* [Try it] If an entry includes an image, drop the image and copy the rest verbatim.
---------- Supplied records ----------
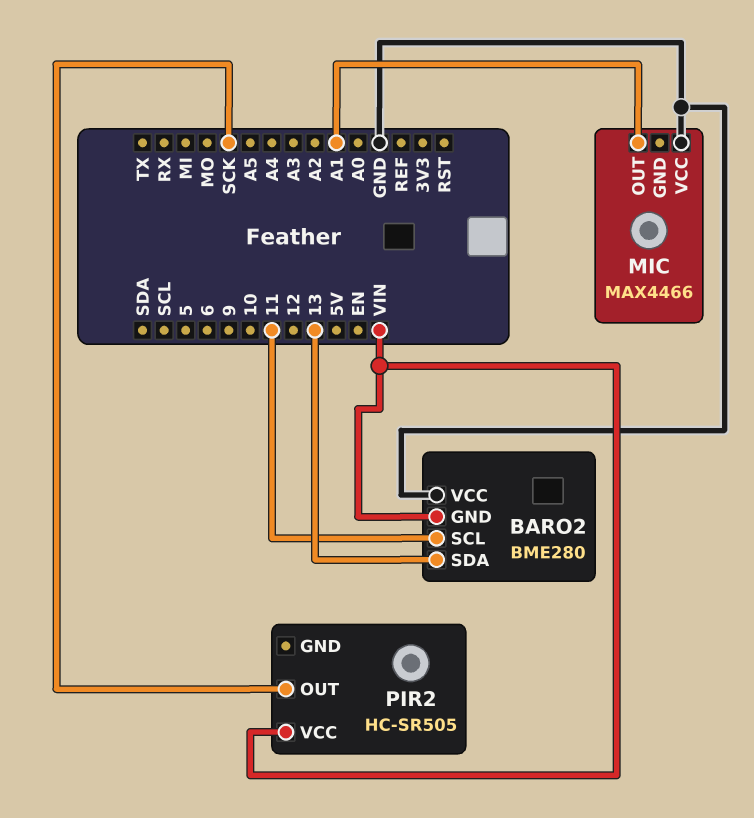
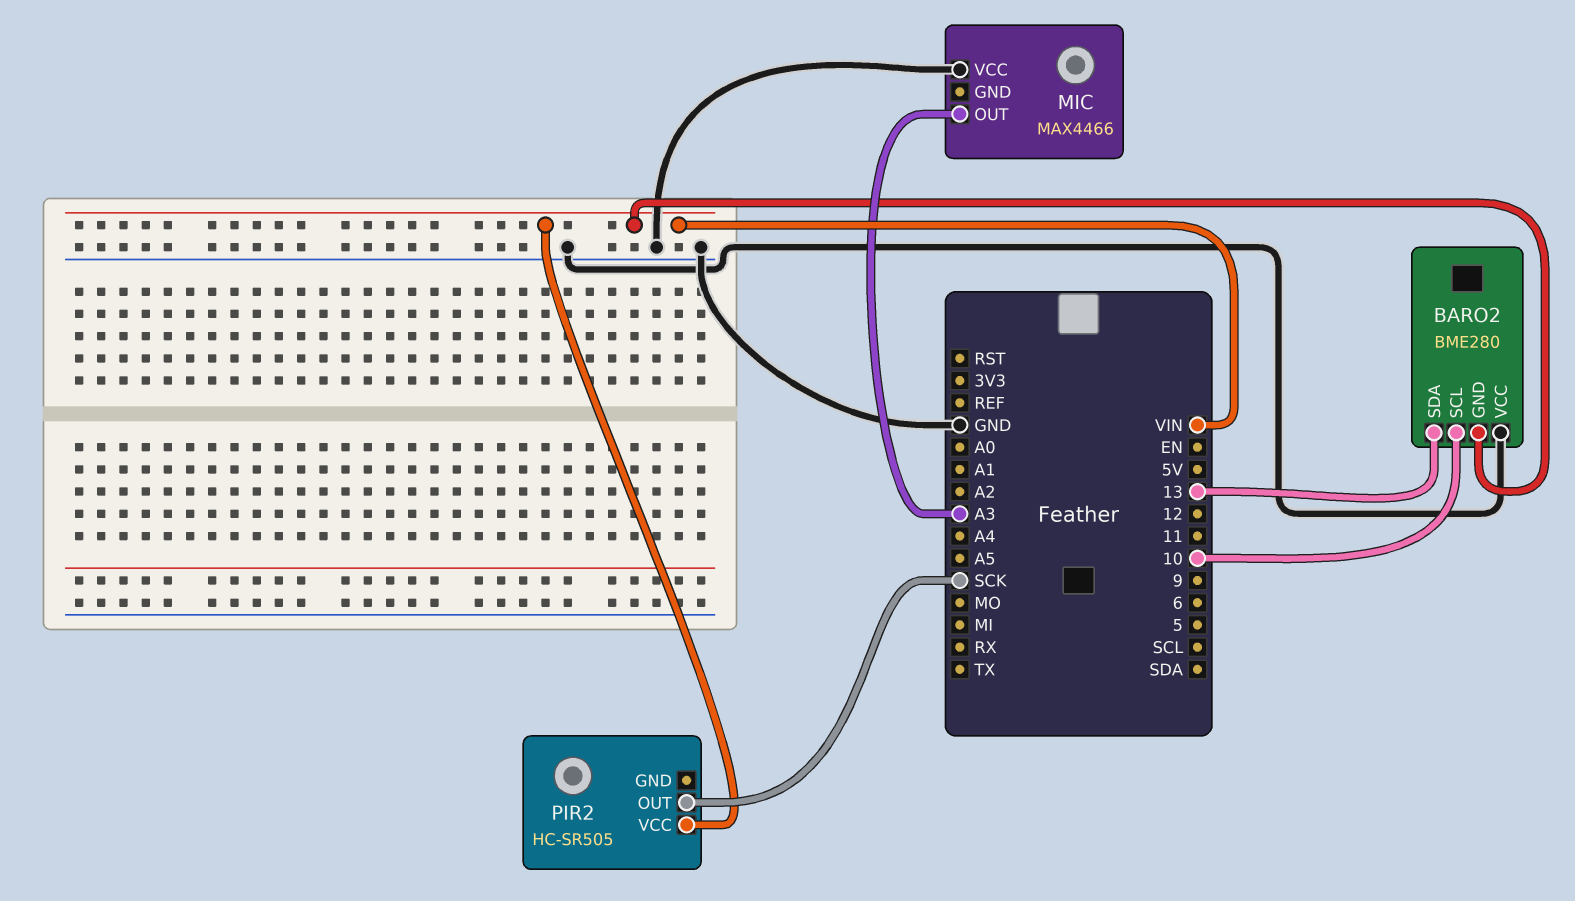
BARO2 pin SCL: 11 -> 10
MIC pin OUT: A1 -> A3

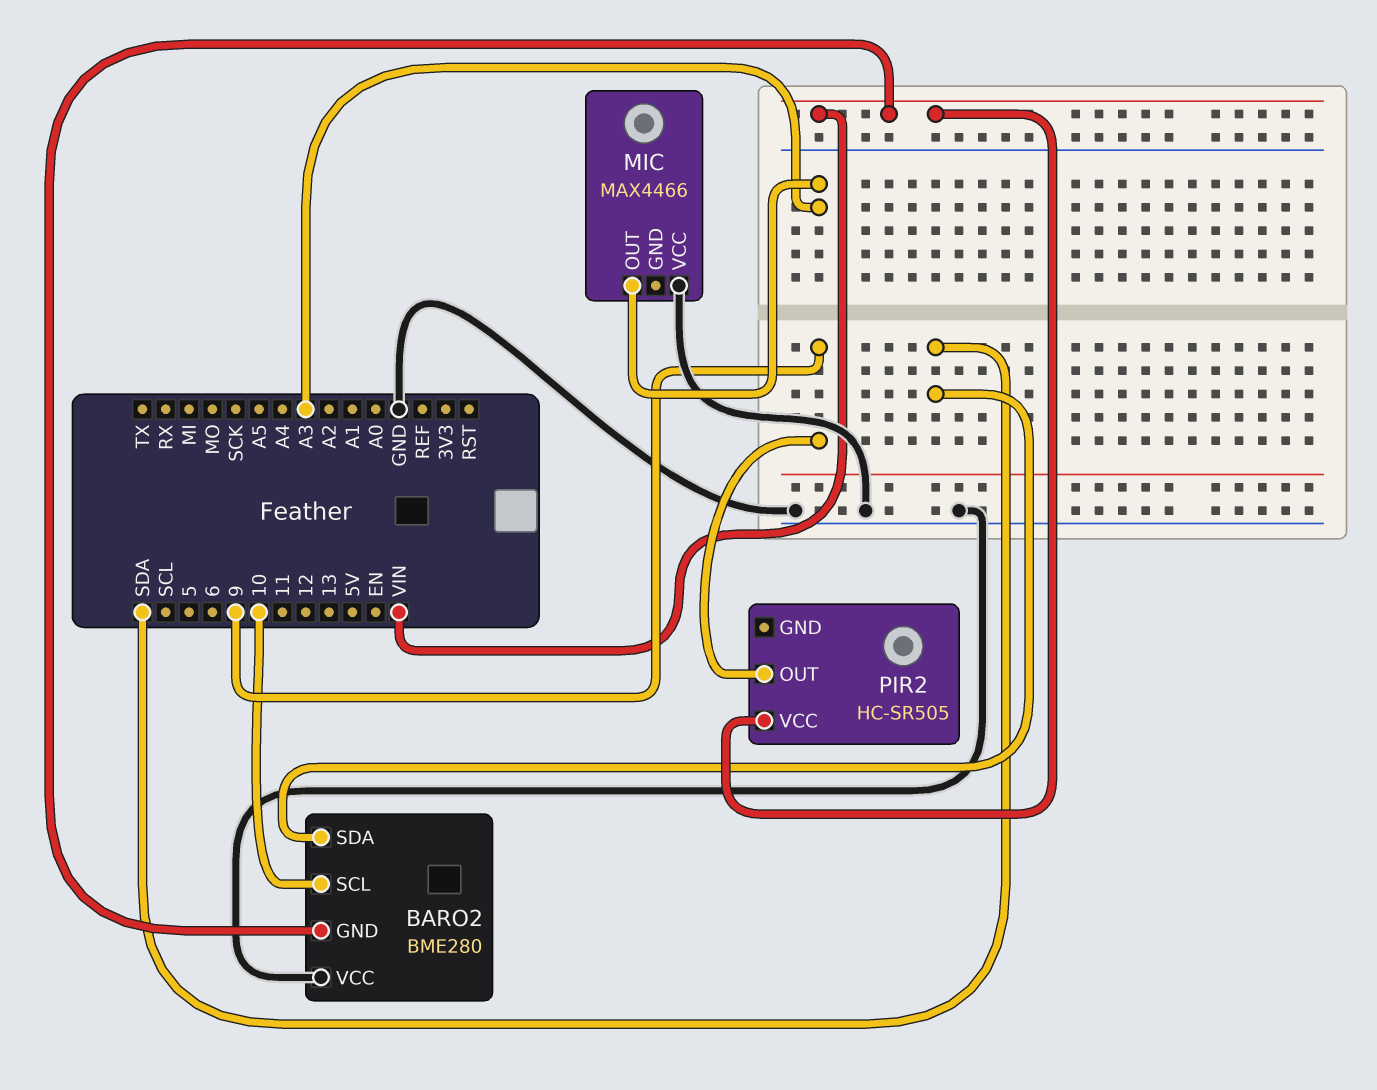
BARO2 pin SDA: 13 -> SDA
PIR2 pin OUT: SCK -> 9

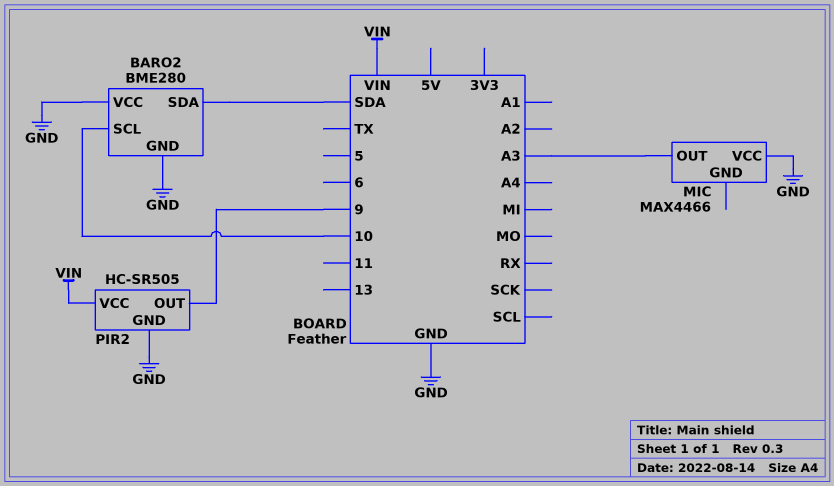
BARO2 pin GND: VIN -> GND
PIR2 pin GND: none -> GND

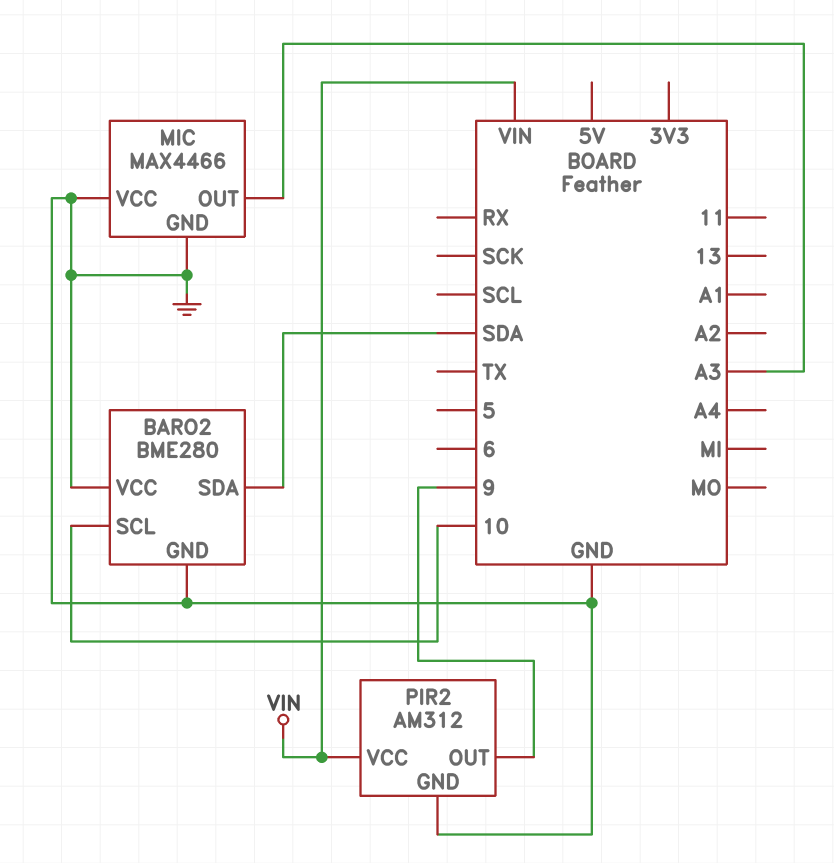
MIC pin GND: none -> GND
PIR2: HC-SR505 -> AM312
----------
* [Task response]
BARO2 pin SCL: 11 -> 10
MIC pin OUT: A1 -> A3

BARO2 pin SDA: 13 -> SDA
PIR2 pin OUT: SCK -> 9

BARO2 pin GND: VIN -> GND
PIR2 pin GND: none -> GND

MIC pin GND: none -> GND
PIR2: HC-SR505 -> AM312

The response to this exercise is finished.